_TASK INSTRUCTIONS_
Reproduce the items word for word, from the line with "Emilie [677, 741]" to the line with "stretched (222, 77)".

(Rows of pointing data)
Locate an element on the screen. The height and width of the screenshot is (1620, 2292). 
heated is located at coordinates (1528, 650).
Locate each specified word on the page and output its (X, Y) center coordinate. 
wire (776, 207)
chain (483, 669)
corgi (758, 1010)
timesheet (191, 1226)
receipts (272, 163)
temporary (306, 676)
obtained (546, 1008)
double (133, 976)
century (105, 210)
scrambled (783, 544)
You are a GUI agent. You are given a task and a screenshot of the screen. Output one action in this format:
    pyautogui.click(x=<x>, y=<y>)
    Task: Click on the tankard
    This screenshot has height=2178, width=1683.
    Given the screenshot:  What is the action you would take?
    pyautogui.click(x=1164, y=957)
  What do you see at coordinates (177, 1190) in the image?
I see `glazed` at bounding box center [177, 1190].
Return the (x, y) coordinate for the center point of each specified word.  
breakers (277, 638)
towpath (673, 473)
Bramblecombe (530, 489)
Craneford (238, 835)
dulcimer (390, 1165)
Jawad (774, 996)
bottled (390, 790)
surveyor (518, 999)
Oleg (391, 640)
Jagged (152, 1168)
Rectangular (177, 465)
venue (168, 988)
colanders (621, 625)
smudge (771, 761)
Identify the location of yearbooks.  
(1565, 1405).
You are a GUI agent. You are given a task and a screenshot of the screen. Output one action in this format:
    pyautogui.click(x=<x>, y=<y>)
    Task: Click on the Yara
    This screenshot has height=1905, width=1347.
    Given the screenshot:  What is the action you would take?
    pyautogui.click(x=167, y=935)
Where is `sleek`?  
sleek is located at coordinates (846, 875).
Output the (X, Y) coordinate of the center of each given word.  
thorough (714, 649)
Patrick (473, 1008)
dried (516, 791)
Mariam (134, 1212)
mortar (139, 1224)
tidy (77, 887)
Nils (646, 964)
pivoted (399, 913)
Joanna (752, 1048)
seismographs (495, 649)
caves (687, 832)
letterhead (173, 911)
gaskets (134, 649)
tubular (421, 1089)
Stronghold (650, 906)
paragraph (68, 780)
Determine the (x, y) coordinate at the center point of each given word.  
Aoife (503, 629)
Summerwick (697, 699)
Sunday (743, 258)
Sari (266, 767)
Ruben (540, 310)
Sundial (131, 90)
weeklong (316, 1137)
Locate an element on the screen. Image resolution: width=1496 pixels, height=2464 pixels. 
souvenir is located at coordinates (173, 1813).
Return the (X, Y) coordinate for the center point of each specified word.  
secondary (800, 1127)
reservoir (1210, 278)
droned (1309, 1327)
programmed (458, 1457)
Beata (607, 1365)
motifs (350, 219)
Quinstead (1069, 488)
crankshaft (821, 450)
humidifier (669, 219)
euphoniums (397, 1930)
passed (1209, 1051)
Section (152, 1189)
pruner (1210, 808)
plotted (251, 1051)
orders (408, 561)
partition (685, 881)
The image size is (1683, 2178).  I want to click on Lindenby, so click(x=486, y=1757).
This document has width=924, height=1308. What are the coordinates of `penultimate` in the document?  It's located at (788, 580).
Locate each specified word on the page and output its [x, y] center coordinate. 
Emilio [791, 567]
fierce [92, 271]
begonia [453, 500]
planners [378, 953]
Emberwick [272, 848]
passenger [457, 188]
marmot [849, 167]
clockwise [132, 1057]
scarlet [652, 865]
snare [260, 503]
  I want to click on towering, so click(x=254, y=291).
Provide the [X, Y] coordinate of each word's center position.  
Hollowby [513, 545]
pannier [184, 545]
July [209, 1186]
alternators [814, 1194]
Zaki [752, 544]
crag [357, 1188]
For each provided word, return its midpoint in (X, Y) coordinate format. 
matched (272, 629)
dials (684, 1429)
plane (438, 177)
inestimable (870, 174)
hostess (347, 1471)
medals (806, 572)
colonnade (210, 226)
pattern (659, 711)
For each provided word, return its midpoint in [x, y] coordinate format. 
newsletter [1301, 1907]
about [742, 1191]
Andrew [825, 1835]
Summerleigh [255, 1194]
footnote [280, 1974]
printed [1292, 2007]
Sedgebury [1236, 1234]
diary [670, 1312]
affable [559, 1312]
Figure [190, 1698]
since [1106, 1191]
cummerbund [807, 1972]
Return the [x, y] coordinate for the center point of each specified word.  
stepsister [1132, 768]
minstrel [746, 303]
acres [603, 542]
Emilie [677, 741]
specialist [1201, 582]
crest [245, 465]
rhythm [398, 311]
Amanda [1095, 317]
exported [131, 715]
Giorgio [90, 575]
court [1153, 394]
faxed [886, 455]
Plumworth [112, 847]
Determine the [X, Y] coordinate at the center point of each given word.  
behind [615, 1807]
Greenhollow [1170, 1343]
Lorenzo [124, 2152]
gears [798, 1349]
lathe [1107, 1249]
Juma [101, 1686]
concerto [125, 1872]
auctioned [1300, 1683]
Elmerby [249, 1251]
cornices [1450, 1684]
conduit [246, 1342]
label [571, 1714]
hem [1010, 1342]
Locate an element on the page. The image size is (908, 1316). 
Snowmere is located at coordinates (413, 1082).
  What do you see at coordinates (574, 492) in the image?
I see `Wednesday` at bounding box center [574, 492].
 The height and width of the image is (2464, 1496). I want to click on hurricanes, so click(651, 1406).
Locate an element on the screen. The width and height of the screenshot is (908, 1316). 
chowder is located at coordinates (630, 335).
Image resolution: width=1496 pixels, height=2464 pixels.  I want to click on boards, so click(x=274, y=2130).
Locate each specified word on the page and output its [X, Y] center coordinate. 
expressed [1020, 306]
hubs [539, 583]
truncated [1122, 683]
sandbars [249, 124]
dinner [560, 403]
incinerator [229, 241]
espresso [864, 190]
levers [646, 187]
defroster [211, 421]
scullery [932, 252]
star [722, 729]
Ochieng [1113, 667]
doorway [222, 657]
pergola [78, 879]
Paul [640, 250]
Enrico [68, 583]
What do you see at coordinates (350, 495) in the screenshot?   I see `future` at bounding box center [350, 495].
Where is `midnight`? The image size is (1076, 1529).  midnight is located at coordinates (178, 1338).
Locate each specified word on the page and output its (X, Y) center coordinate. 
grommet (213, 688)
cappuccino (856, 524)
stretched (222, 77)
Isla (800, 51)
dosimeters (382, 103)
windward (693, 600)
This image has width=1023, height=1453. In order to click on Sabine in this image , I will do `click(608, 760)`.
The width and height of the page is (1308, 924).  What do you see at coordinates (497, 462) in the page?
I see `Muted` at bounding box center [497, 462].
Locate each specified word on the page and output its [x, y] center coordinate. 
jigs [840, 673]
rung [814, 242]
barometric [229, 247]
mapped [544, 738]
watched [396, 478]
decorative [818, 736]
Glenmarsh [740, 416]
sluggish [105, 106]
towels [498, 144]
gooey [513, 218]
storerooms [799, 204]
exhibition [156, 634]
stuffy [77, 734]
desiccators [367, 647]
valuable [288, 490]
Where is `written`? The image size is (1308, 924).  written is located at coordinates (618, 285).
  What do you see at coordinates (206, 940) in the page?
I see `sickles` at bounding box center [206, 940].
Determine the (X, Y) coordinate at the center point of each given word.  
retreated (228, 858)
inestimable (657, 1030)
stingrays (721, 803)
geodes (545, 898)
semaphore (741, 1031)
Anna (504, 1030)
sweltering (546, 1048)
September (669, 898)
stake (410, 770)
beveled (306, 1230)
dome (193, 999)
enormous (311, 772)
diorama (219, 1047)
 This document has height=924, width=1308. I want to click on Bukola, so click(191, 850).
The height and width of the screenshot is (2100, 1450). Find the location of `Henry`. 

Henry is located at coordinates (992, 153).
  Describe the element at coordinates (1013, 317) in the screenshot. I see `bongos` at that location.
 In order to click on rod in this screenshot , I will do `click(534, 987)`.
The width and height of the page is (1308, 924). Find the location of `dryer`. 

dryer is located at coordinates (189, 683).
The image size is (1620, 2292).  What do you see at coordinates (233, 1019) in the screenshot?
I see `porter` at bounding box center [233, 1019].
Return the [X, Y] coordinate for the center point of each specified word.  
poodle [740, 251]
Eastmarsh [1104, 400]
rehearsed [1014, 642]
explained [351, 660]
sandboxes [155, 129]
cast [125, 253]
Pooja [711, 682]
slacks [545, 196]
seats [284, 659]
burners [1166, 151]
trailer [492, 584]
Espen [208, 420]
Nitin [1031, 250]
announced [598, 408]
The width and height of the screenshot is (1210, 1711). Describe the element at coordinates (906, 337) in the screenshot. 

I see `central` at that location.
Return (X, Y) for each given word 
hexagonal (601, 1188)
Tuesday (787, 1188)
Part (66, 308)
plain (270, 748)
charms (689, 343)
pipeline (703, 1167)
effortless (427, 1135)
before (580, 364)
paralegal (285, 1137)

_TASK SOLUTION_
Emilie [677, 741]
specialist [1201, 582]
crest [245, 465]
rhythm [398, 311]
Amanda [1095, 317]
exported [131, 715]
Giorgio [90, 575]
court [1153, 394]
faxed [886, 455]
Plumworth [112, 847]
Determine the [X, Y] coordinate at the center point of each given word.  
behind [615, 1807]
Greenhollow [1170, 1343]
Lorenzo [124, 2152]
gears [798, 1349]
lathe [1107, 1249]
Juma [101, 1686]
concerto [125, 1872]
auctioned [1300, 1683]
Elmerby [249, 1251]
cornices [1450, 1684]
conduit [246, 1342]
label [571, 1714]
hem [1010, 1342]
Locate an element on the page. The image size is (908, 1316). 
Snowmere is located at coordinates (413, 1082).
  What do you see at coordinates (574, 492) in the image?
I see `Wednesday` at bounding box center [574, 492].
 The height and width of the image is (2464, 1496). I want to click on hurricanes, so click(651, 1406).
Locate an element on the screen. The width and height of the screenshot is (908, 1316). 
chowder is located at coordinates (630, 335).
Image resolution: width=1496 pixels, height=2464 pixels.  I want to click on boards, so click(x=274, y=2130).
Locate each specified word on the page and output its [X, Y] center coordinate. 
expressed [1020, 306]
hubs [539, 583]
truncated [1122, 683]
sandbars [249, 124]
dinner [560, 403]
incinerator [229, 241]
espresso [864, 190]
levers [646, 187]
defroster [211, 421]
scullery [932, 252]
star [722, 729]
Ochieng [1113, 667]
doorway [222, 657]
pergola [78, 879]
Paul [640, 250]
Enrico [68, 583]
What do you see at coordinates (350, 495) in the screenshot?   I see `future` at bounding box center [350, 495].
Where is `midnight`? The image size is (1076, 1529).  midnight is located at coordinates (178, 1338).
Locate each specified word on the page and output its (X, Y) center coordinate. 
grommet (213, 688)
cappuccino (856, 524)
stretched (222, 77)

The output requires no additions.